Your answer must match the records word for word and contain no pictures.

▬▬▬

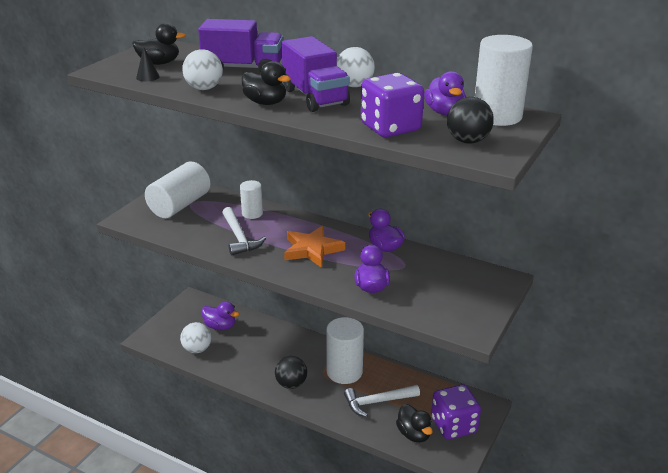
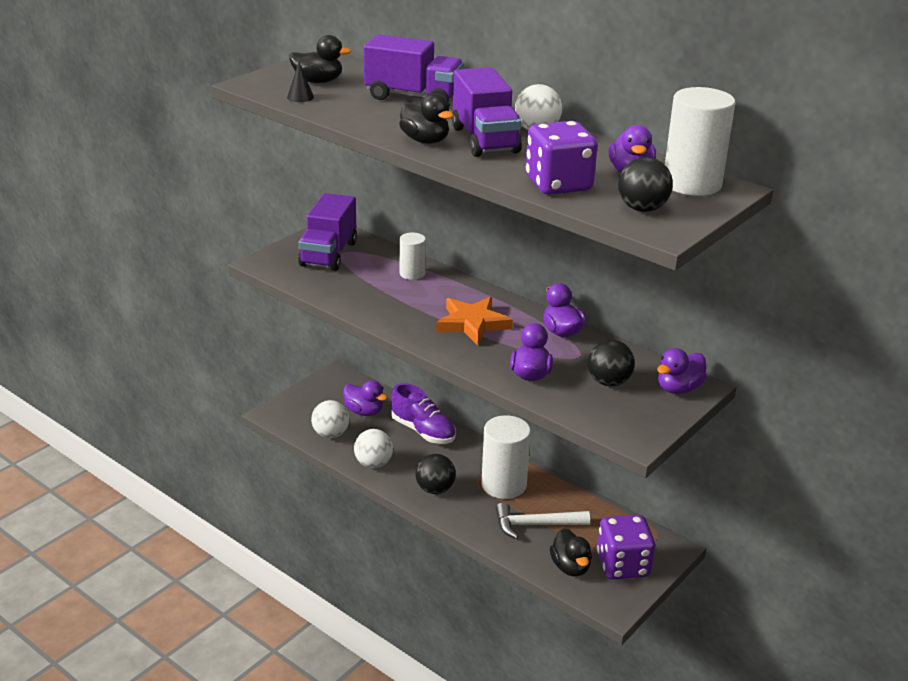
camera: 10 degrees right, 0 degrees up
white cylinder [145,162,210,218] -> purple truck [298,193,357,271]
white ball [182,49,223,90] -> white ball moved to [354,429,393,468]
white hammer [222,207,266,256] -> none
none -> purple shoe [391,383,456,444]
none -> black ball [588,340,635,386]
none -> purple duck [657,348,707,394]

▬▬▬

WRITTEN ANSWER:
camera: 10 degrees right, 0 degrees up
white cylinder [145,162,210,218] -> purple truck [298,193,357,271]
white ball [182,49,223,90] -> white ball moved to [354,429,393,468]
white hammer [222,207,266,256] -> none
none -> purple shoe [391,383,456,444]
none -> black ball [588,340,635,386]
none -> purple duck [657,348,707,394]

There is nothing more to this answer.